DATA FOR REVIEW: Begin

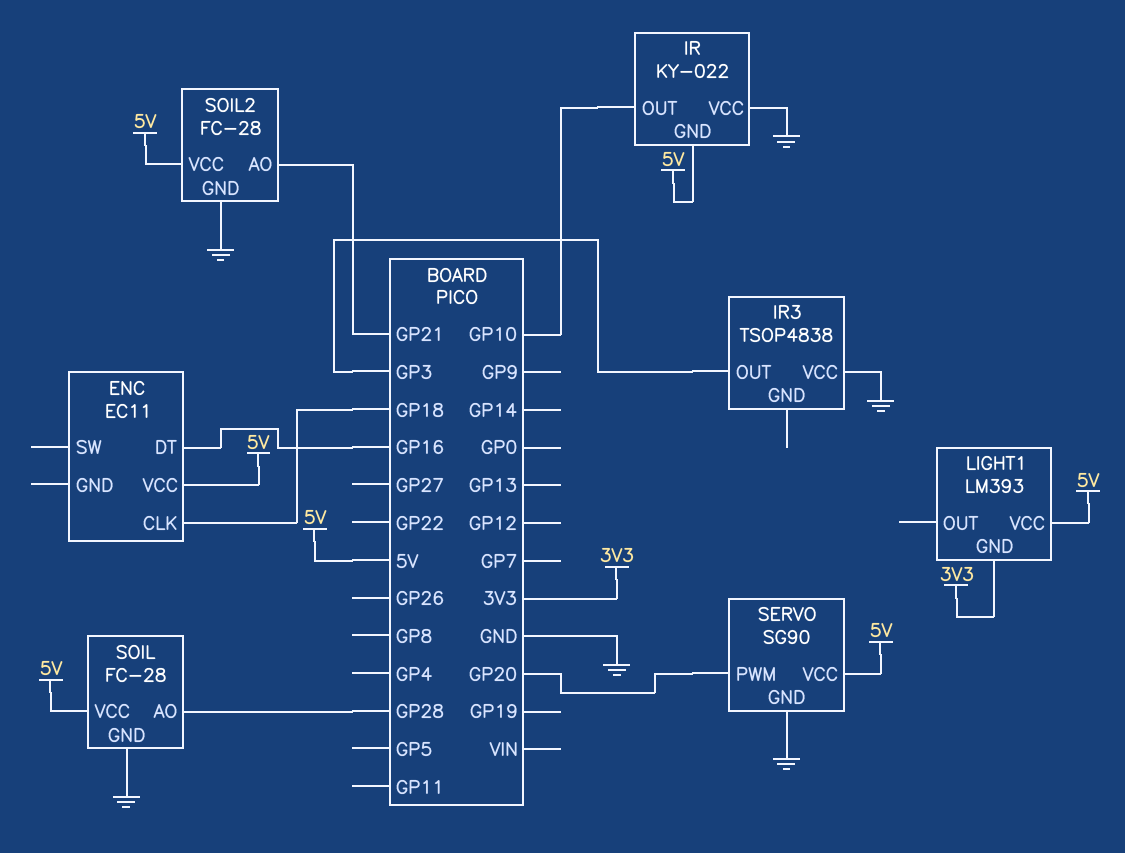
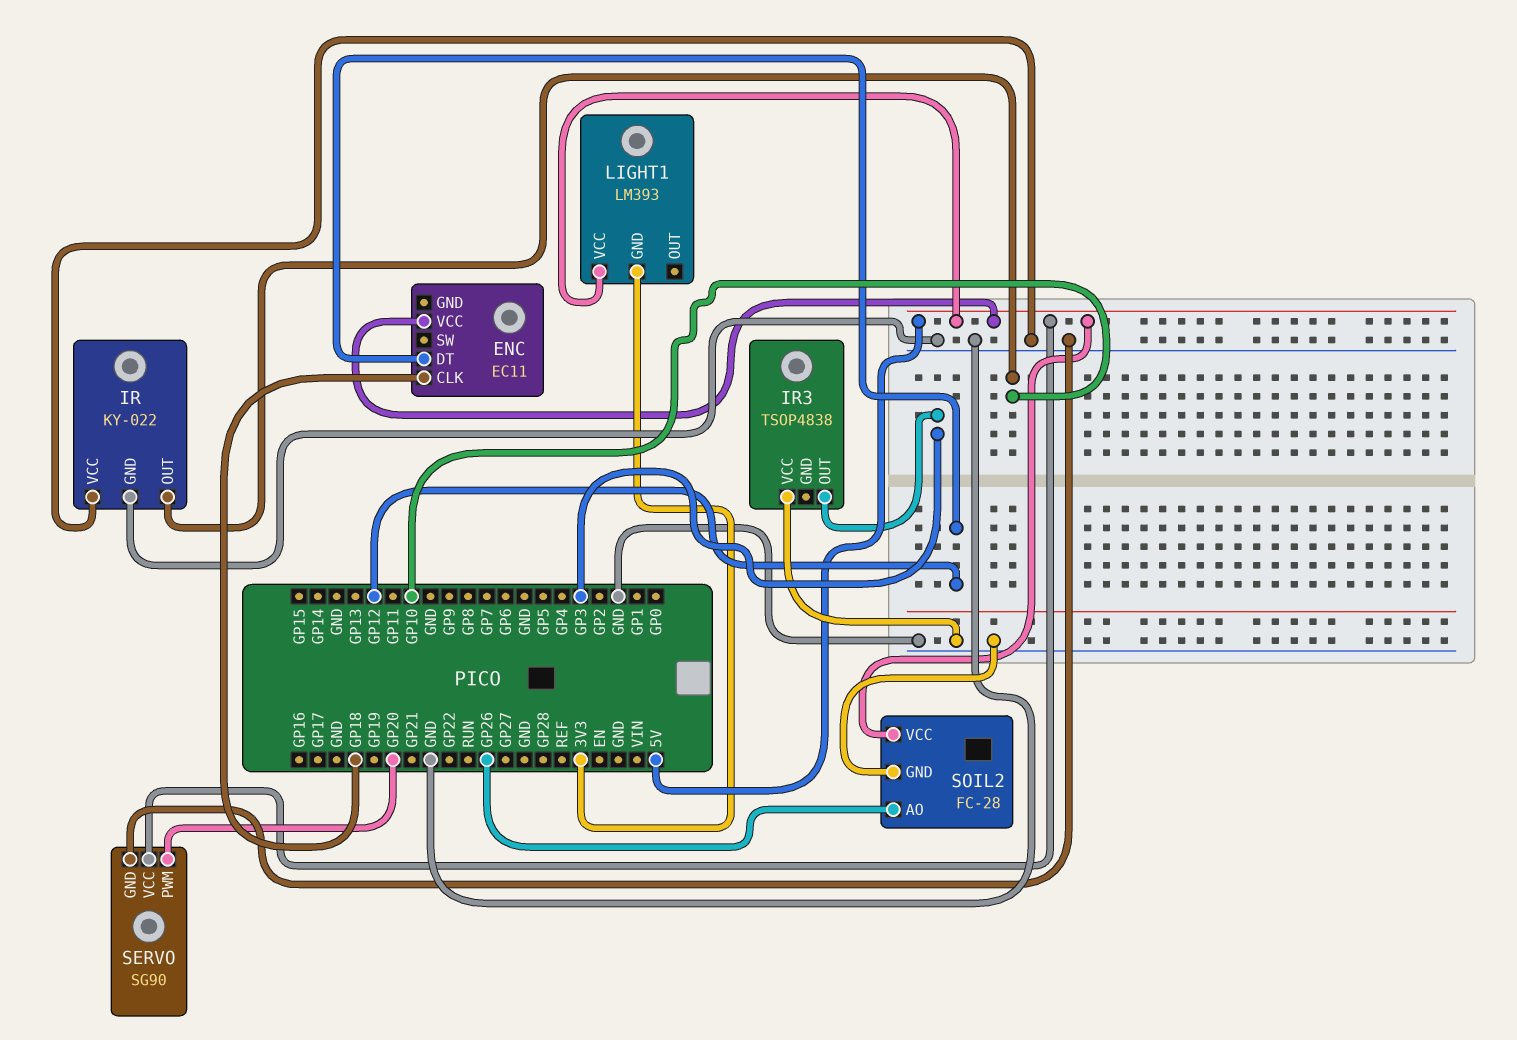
ENC pin DT: GP16 -> GP12
IR pin GND: 5V -> GND
SOIL: FC-28 -> none
SOIL pin AO: GP28 -> none
SOIL pin GND: GND -> none
SOIL pin VCC: 5V -> none
SOIL2 pin AO: GP21 -> GP26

DATA FOR REVIEW: End

__THE PROBLEM__: Wherever the word "none" appears in the data, return the whole line.

__OUTPUT OF THE TASK__:
SOIL: FC-28 -> none
SOIL pin AO: GP28 -> none
SOIL pin GND: GND -> none
SOIL pin VCC: 5V -> none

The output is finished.